(INFORMATION GIVEN Opens)

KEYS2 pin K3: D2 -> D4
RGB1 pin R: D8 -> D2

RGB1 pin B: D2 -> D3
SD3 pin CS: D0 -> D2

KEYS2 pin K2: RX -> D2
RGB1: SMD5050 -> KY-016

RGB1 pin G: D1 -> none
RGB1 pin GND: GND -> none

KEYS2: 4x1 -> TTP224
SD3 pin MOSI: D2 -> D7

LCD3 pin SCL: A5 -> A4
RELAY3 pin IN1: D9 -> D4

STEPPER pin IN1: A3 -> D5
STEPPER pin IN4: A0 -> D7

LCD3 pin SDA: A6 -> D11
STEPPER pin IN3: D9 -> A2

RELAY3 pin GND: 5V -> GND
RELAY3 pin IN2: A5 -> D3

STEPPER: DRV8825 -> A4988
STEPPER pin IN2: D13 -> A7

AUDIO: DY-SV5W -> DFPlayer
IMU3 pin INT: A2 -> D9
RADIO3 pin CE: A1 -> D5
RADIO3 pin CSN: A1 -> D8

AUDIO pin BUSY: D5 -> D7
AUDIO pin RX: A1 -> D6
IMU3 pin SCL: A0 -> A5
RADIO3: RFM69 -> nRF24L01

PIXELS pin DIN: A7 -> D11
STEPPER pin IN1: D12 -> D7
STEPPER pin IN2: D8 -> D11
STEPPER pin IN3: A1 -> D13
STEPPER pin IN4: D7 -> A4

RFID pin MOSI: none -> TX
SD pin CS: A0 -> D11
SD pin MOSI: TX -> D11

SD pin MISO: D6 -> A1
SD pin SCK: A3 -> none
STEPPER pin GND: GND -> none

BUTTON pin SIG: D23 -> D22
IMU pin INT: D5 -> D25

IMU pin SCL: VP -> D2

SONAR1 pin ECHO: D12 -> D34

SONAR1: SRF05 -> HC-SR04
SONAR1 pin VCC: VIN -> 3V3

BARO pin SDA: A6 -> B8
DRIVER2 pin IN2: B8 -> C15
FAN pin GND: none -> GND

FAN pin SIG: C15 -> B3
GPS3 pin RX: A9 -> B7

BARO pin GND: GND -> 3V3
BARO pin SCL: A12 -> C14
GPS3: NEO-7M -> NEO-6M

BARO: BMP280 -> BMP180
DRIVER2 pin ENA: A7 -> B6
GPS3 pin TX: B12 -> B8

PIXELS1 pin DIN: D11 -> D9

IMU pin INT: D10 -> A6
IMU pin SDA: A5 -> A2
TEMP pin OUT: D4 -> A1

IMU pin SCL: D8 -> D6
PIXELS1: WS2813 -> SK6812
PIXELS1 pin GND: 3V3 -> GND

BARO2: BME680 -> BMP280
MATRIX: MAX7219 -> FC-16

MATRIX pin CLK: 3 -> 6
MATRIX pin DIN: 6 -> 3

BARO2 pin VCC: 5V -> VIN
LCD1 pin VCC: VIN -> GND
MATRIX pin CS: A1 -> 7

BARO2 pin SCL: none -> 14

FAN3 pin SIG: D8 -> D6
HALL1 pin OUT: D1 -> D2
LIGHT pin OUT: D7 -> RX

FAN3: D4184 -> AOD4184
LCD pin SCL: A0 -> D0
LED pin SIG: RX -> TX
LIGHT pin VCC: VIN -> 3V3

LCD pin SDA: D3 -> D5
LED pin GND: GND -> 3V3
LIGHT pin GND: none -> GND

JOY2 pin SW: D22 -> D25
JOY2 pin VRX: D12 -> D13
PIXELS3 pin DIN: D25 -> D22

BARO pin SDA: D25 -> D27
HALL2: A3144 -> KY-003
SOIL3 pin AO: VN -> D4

(INFORMATION GIVEN Closes)

Using the data above, show each line where "MOSI" occurs.

● TASK OUTPUT:
SD3 pin MOSI: D2 -> D7
RFID pin MOSI: none -> TX
SD pin MOSI: TX -> D11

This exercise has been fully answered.